### YOUR TASK:
Your answer must consist of the lines running from the one that holds "none -> lampe" to the end of the data, copied exactly.

### RAW DATA:
==============================
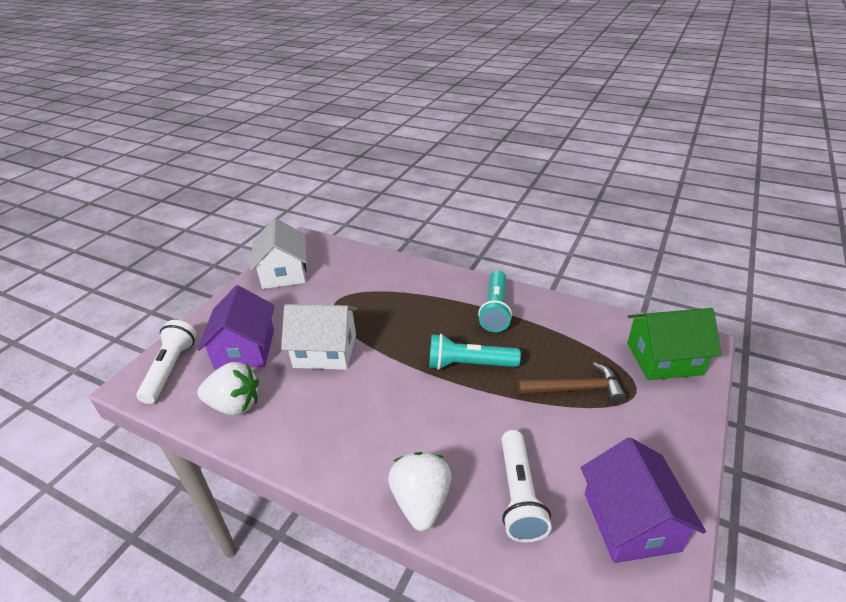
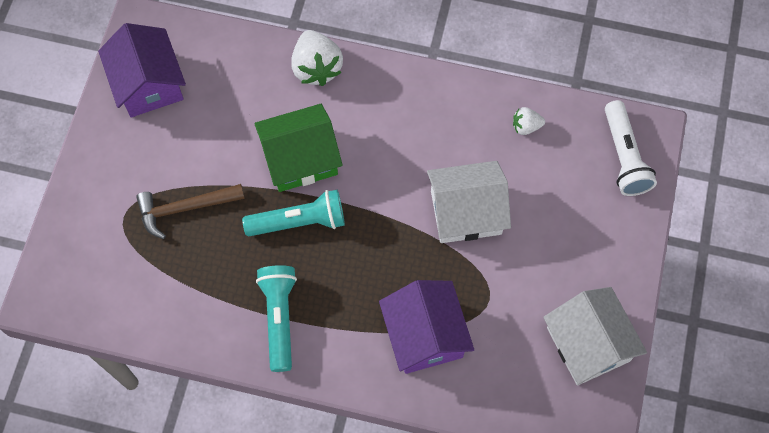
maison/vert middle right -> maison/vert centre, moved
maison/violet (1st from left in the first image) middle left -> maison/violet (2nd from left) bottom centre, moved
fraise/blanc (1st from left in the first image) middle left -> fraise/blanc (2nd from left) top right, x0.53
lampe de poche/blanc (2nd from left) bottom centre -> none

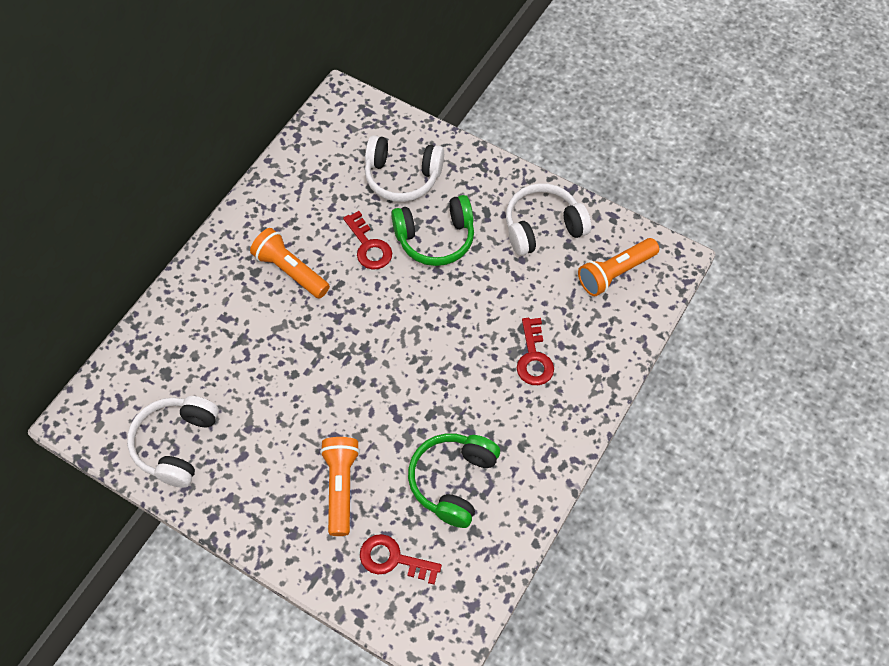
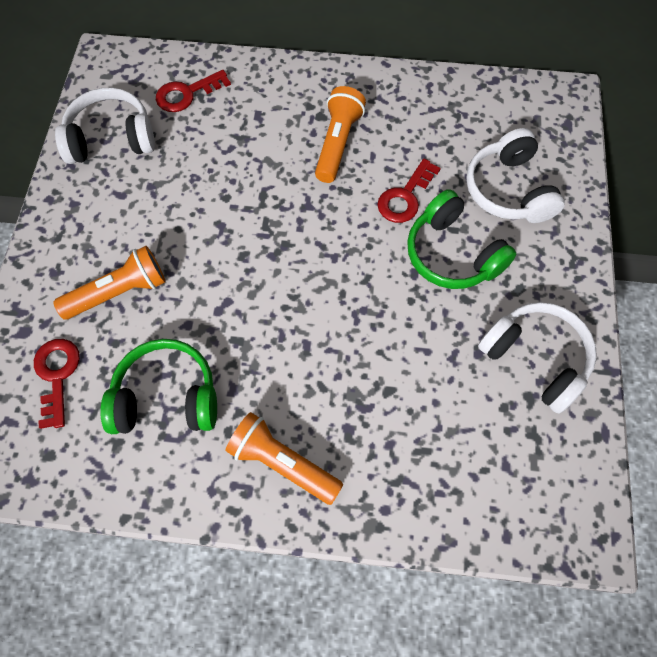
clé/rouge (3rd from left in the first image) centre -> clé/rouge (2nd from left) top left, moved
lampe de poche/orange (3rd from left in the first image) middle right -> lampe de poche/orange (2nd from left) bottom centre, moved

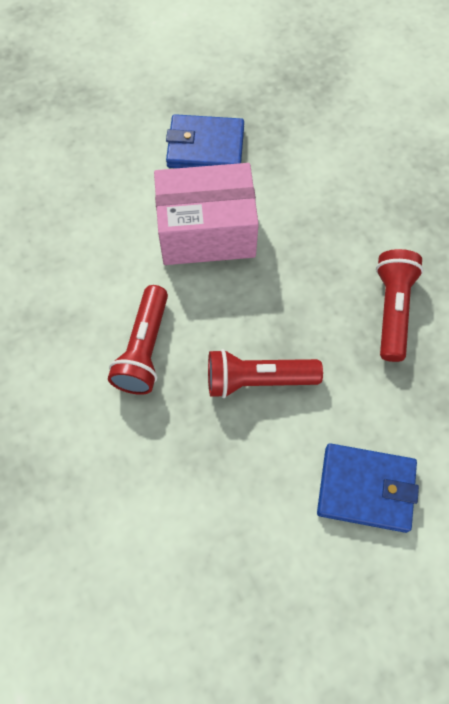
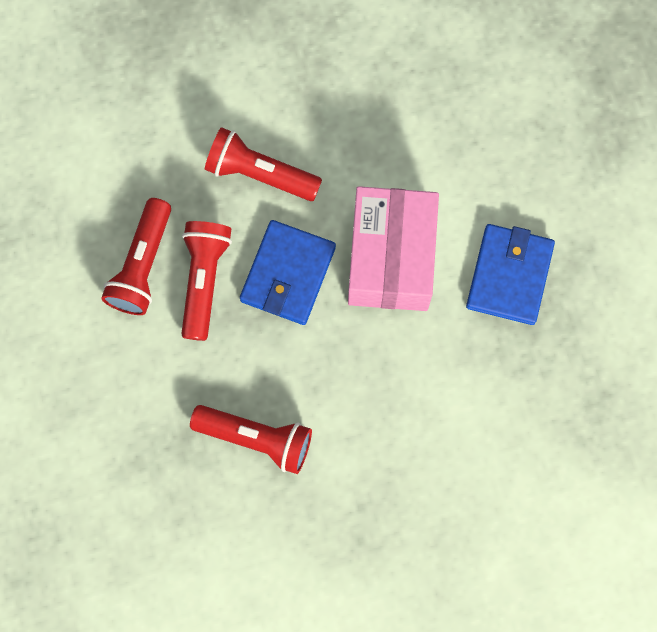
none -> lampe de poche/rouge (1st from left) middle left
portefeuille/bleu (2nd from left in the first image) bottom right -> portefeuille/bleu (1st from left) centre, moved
==============================
### RESULT:
none -> lampe de poche/rouge (1st from left) middle left
portefeuille/bleu (2nd from left in the first image) bottom right -> portefeuille/bleu (1st from left) centre, moved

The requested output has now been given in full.